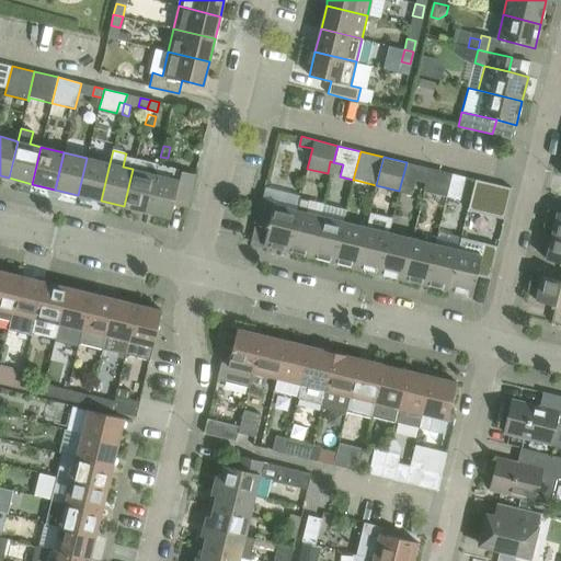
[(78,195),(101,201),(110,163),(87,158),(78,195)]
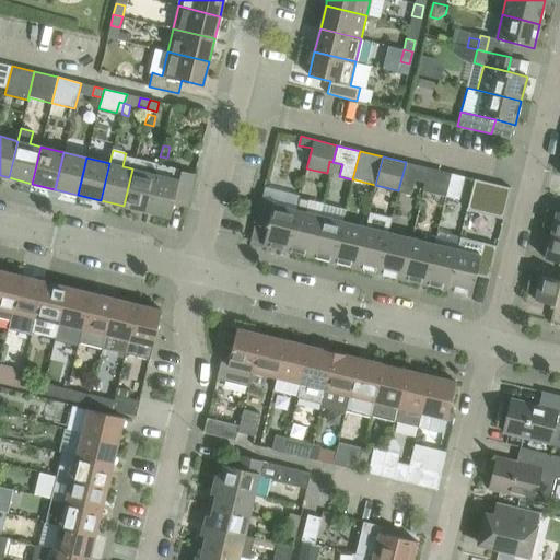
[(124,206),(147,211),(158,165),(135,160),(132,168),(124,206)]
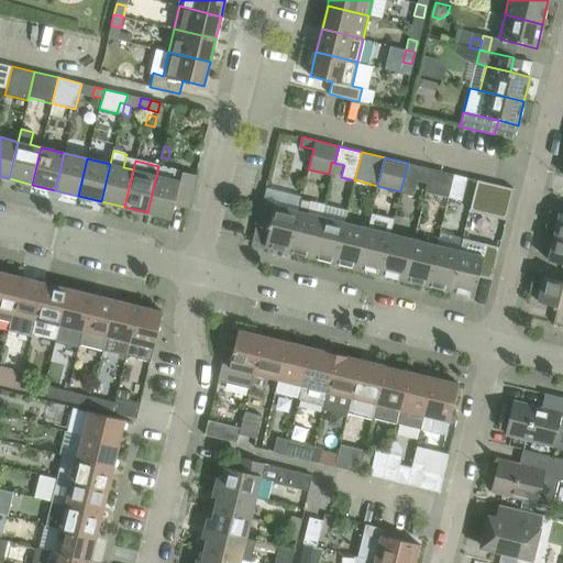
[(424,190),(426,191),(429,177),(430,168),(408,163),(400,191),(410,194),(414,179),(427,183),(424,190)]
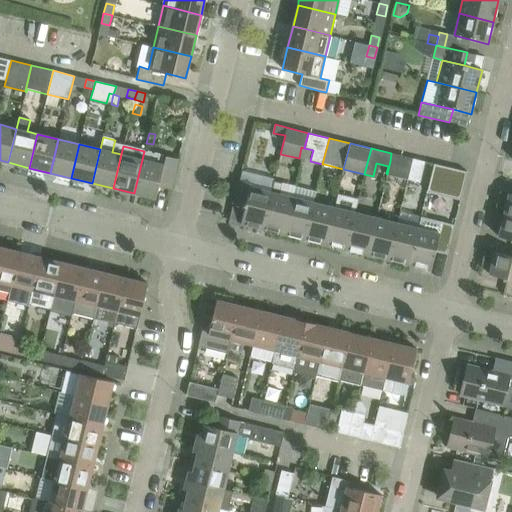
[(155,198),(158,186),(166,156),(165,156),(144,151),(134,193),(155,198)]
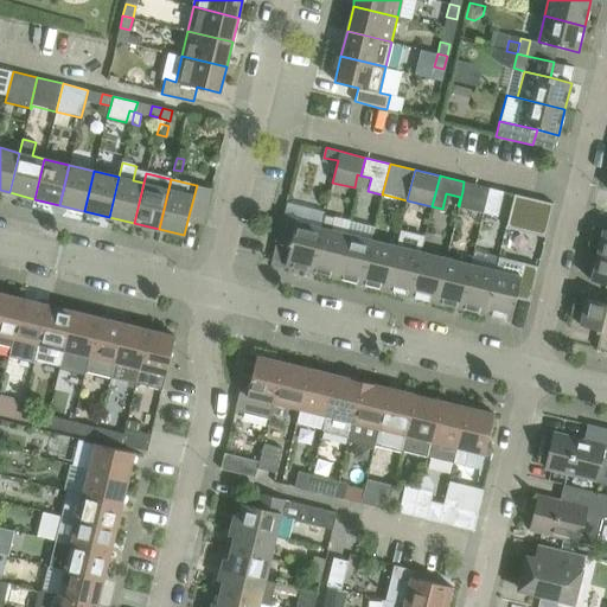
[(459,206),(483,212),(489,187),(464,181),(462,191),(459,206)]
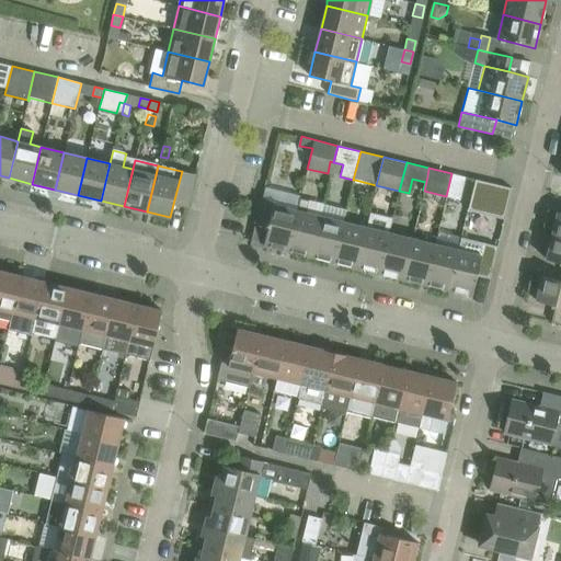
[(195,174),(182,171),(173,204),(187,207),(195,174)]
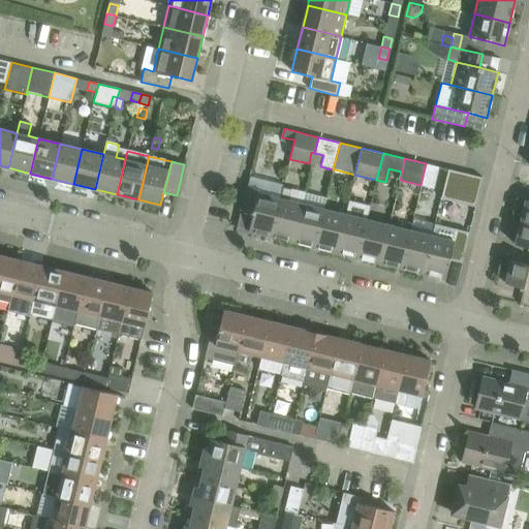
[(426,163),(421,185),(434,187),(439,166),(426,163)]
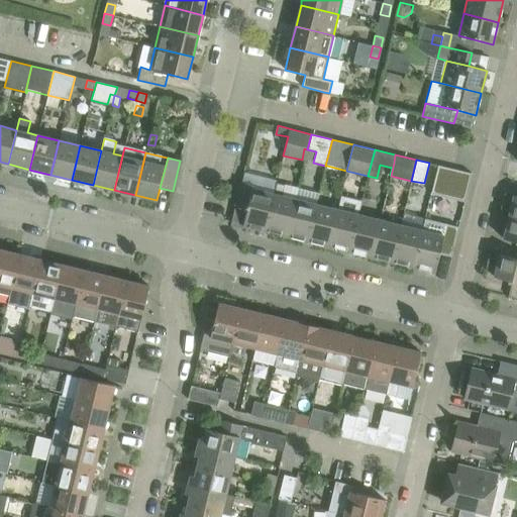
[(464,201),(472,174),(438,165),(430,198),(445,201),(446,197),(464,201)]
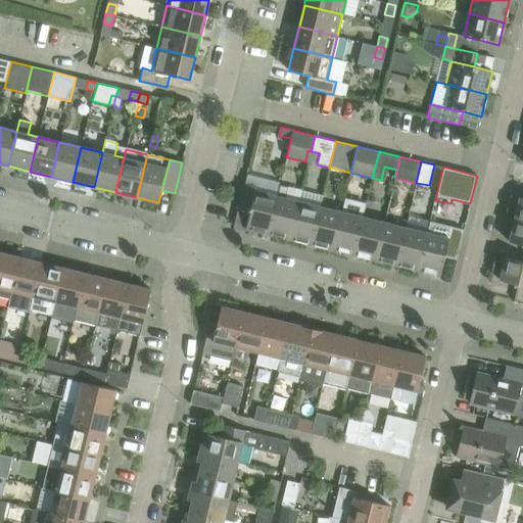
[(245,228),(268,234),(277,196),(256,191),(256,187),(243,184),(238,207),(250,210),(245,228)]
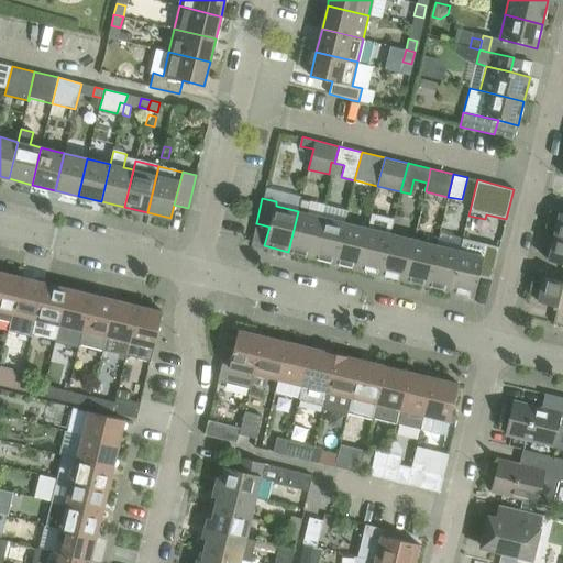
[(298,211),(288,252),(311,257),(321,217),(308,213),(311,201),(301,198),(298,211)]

(Assignment): Beginning with the line that contains "[(459,206),(483,212),(489,187),(464,181),(462,191),(459,206)]", output every line down to the last line of the entries above exactly as written, apart from the pictures.

(Output of the exercise):
[(459,206),(483,212),(489,187),(464,181),(462,191),(459,206)]
[(195,174),(182,171),(173,204),(187,207),(195,174)]
[(426,163),(421,185),(434,187),(439,166),(426,163)]
[(464,201),(472,174),(438,165),(430,198),(445,201),(446,197),(464,201)]
[(245,228),(268,234),(277,196),(256,191),(256,187),(243,184),(238,207),(250,210),(245,228)]
[(298,211),(288,252),(311,257),(321,217),(308,213),(311,201),(301,198),(298,211)]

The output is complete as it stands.